_Exercise details_. Your task is to transcribe the lines from the start of the data below through the line containing "BAT2: 6V (plus", inclusive, exactly as they stand and without the pictures.

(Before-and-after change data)
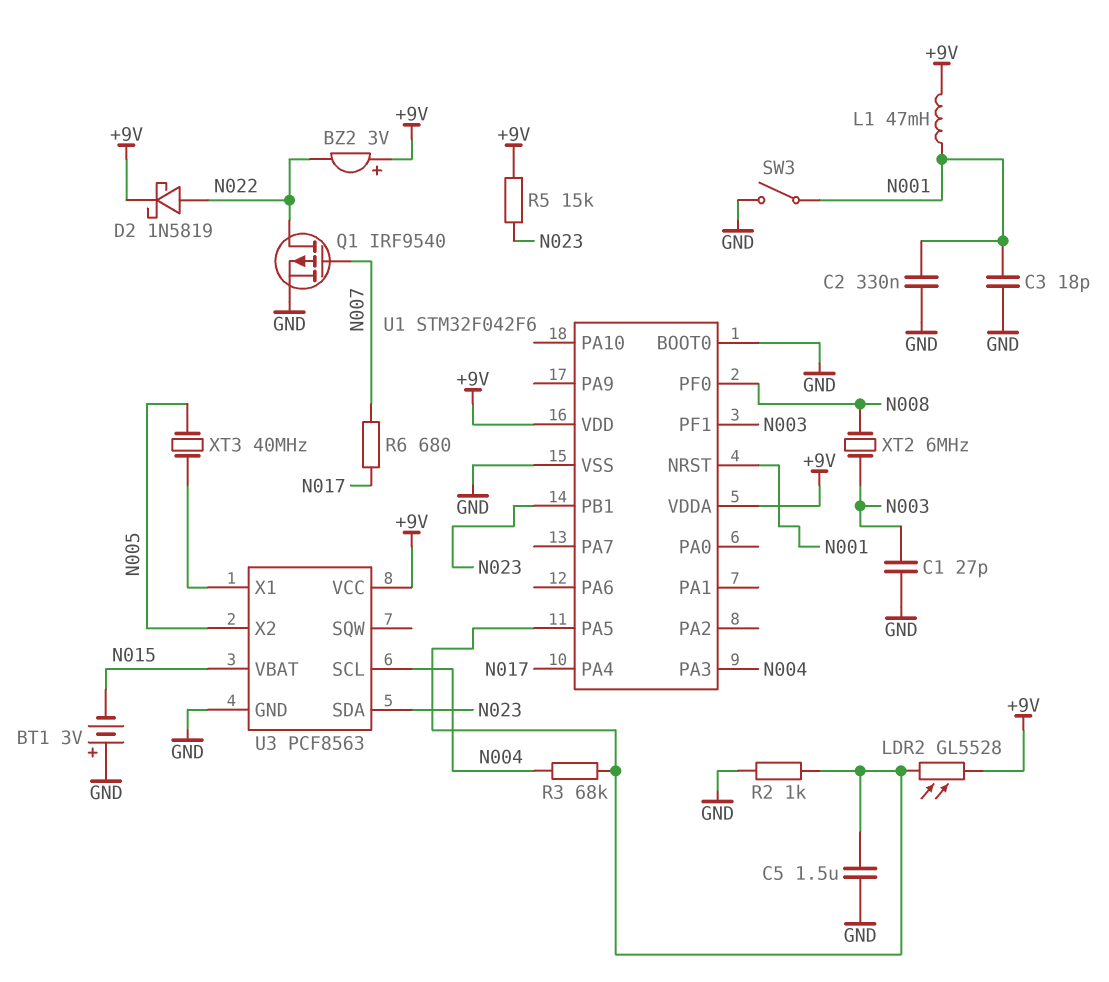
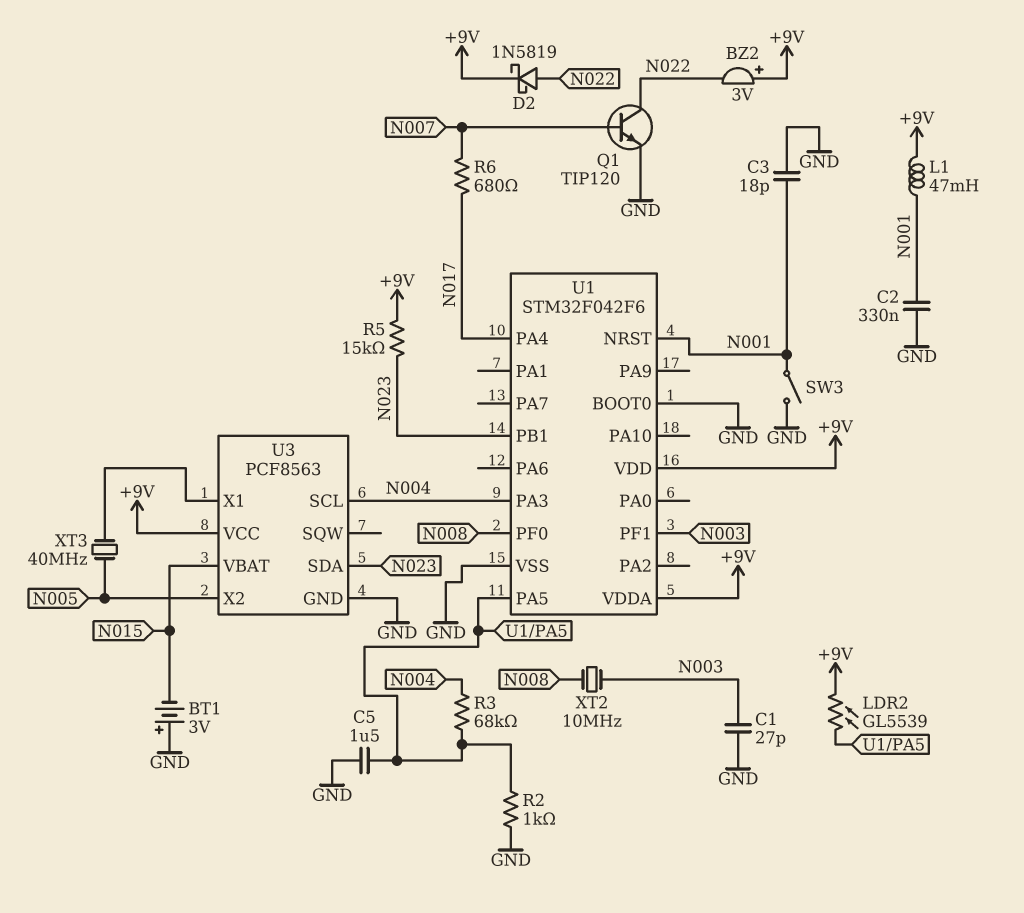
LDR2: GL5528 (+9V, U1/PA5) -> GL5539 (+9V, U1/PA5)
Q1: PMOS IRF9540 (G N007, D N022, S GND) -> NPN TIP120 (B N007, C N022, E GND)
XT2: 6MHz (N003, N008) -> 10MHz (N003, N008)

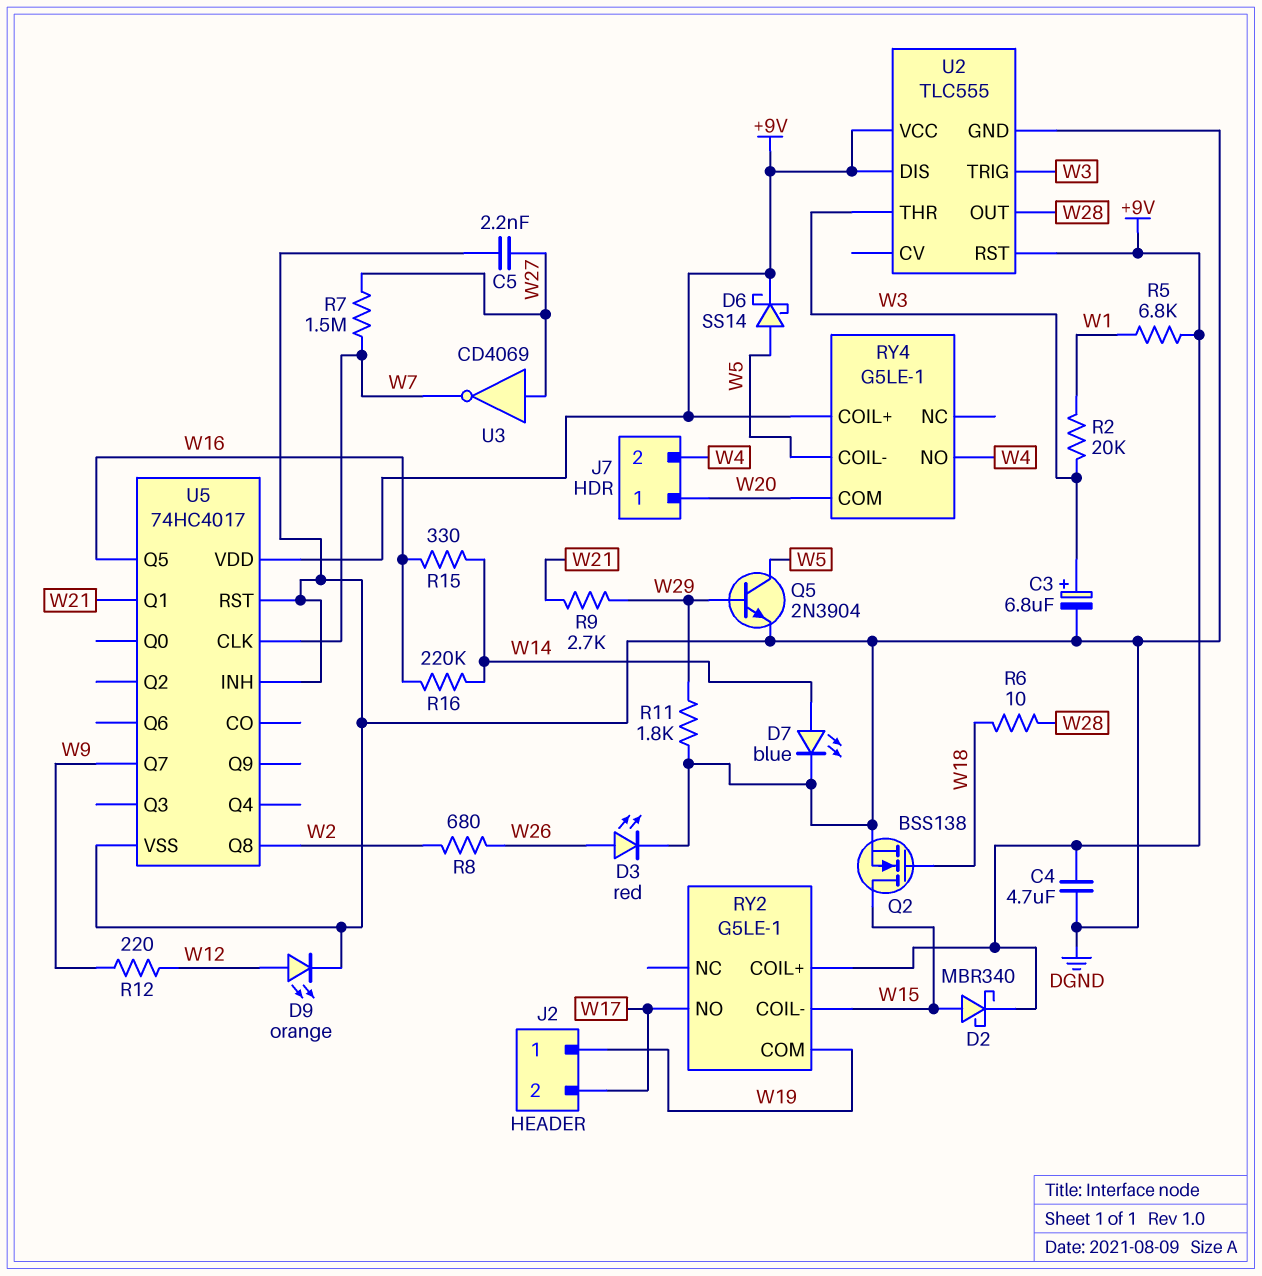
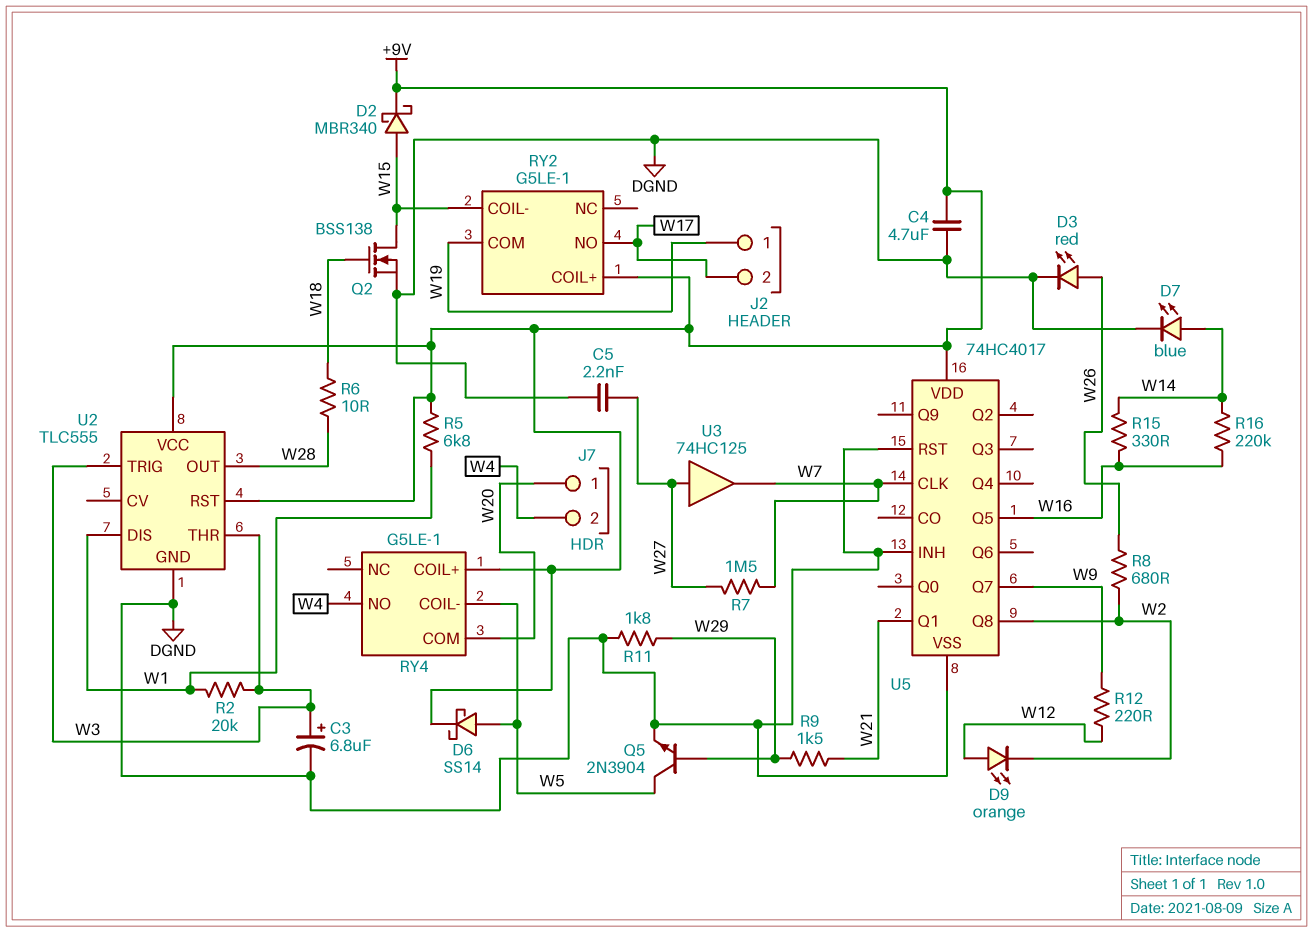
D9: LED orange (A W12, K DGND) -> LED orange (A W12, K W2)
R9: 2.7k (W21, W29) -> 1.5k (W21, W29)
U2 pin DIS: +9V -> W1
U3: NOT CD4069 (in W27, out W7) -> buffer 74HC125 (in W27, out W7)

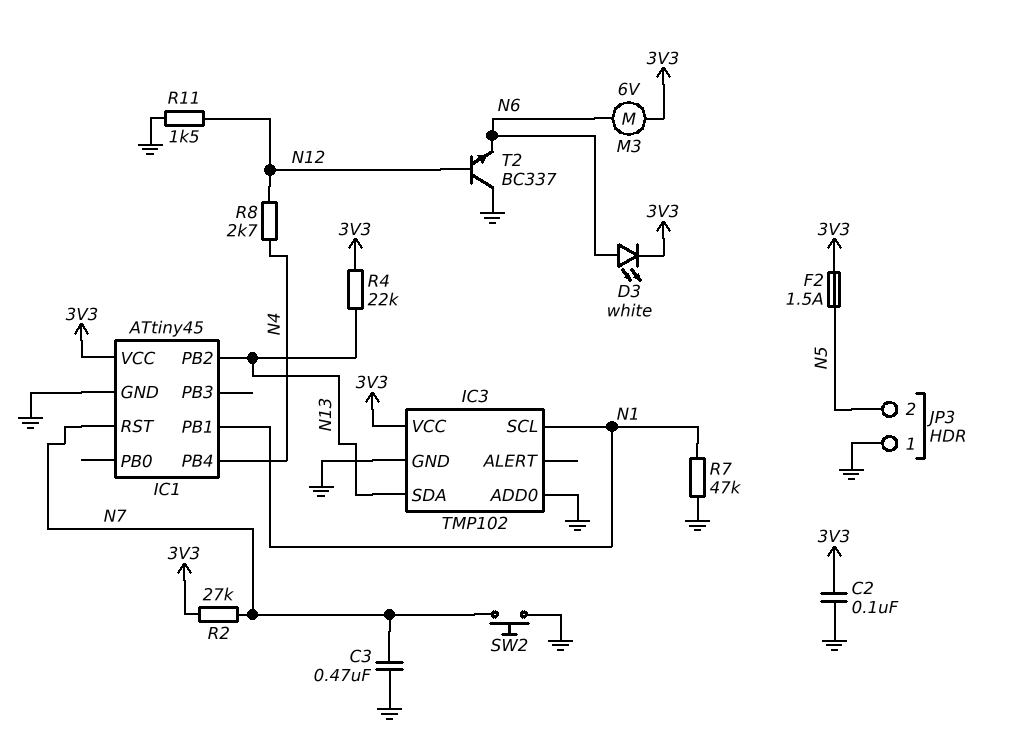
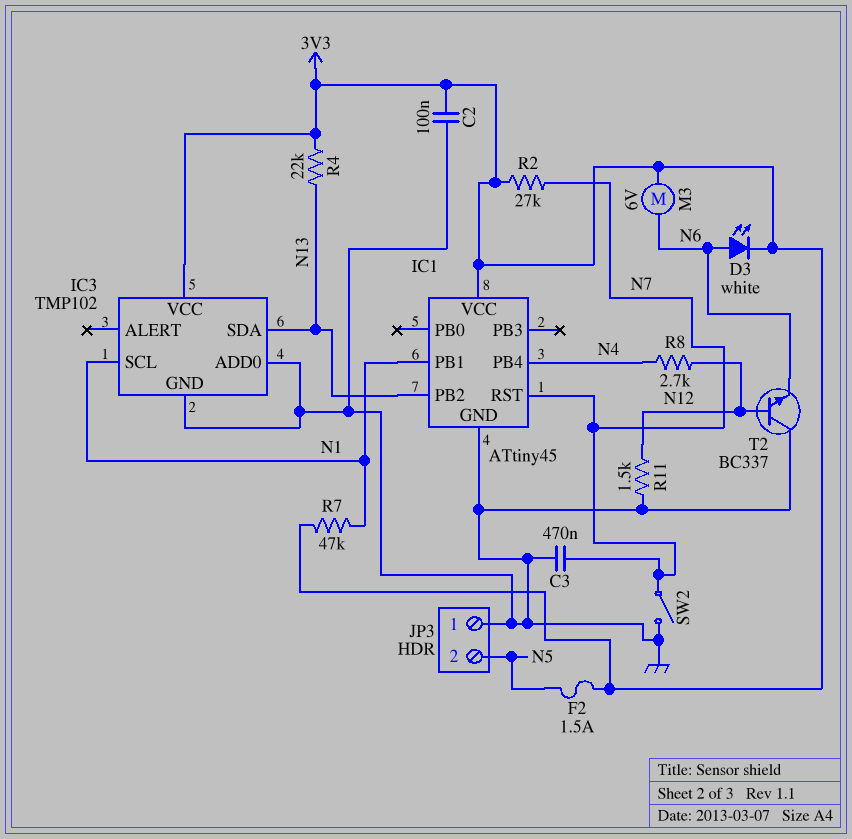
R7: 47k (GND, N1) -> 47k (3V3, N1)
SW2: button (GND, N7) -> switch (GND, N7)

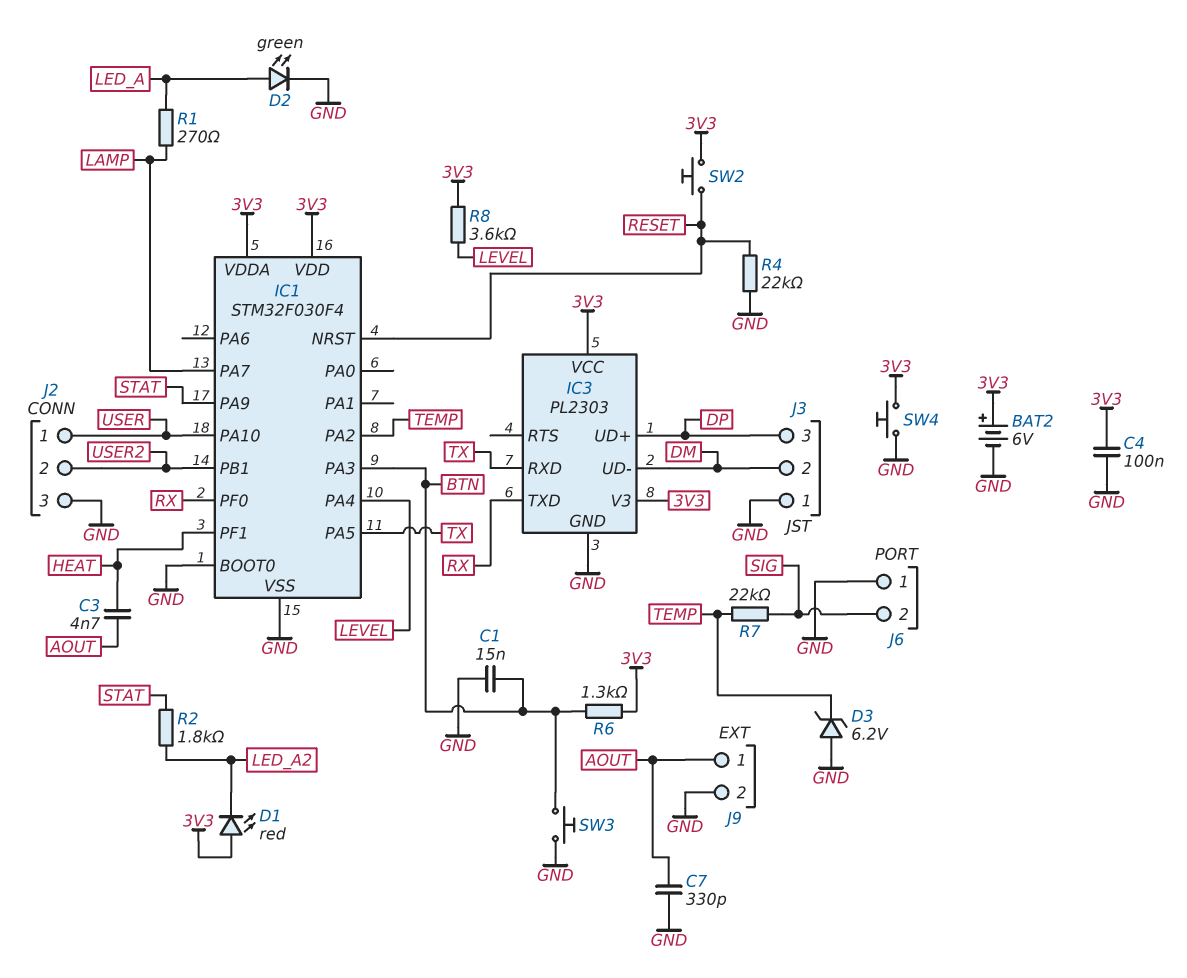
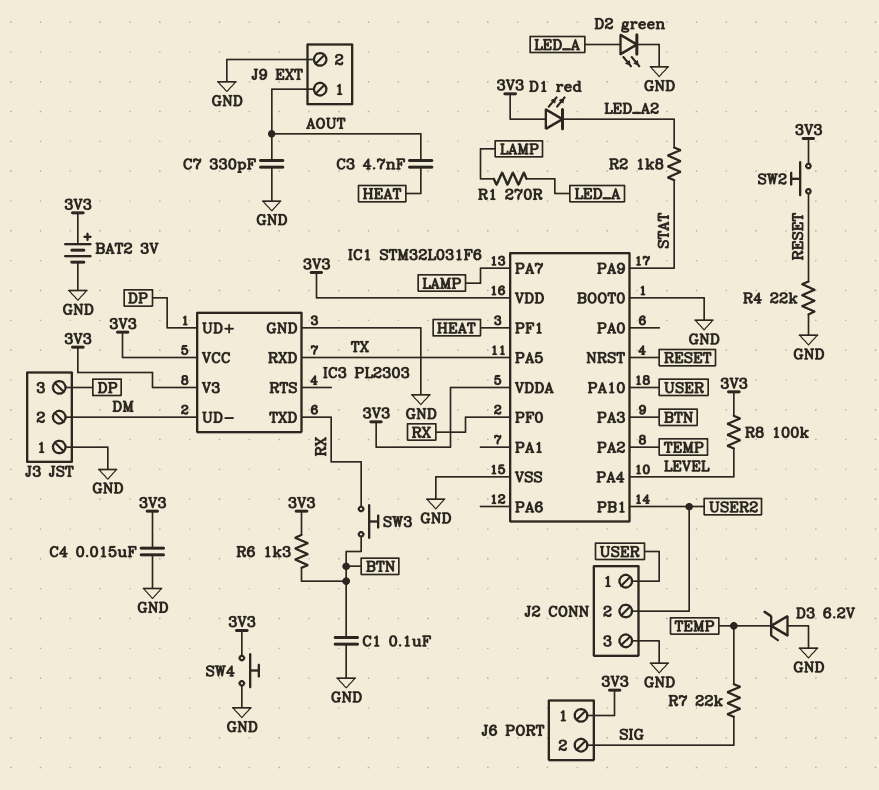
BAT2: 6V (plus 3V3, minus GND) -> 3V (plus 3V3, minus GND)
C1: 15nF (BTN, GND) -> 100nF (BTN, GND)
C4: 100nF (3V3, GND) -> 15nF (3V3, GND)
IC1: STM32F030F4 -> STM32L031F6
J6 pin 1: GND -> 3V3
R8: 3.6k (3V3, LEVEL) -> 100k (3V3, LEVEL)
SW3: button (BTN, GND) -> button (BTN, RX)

_Exercise answer_.
LDR2: GL5528 (+9V, U1/PA5) -> GL5539 (+9V, U1/PA5)
Q1: PMOS IRF9540 (G N007, D N022, S GND) -> NPN TIP120 (B N007, C N022, E GND)
XT2: 6MHz (N003, N008) -> 10MHz (N003, N008)

D9: LED orange (A W12, K DGND) -> LED orange (A W12, K W2)
R9: 2.7k (W21, W29) -> 1.5k (W21, W29)
U2 pin DIS: +9V -> W1
U3: NOT CD4069 (in W27, out W7) -> buffer 74HC125 (in W27, out W7)

R7: 47k (GND, N1) -> 47k (3V3, N1)
SW2: button (GND, N7) -> switch (GND, N7)

BAT2: 6V (plus 3V3, minus GND) -> 3V (plus 3V3, minus GND)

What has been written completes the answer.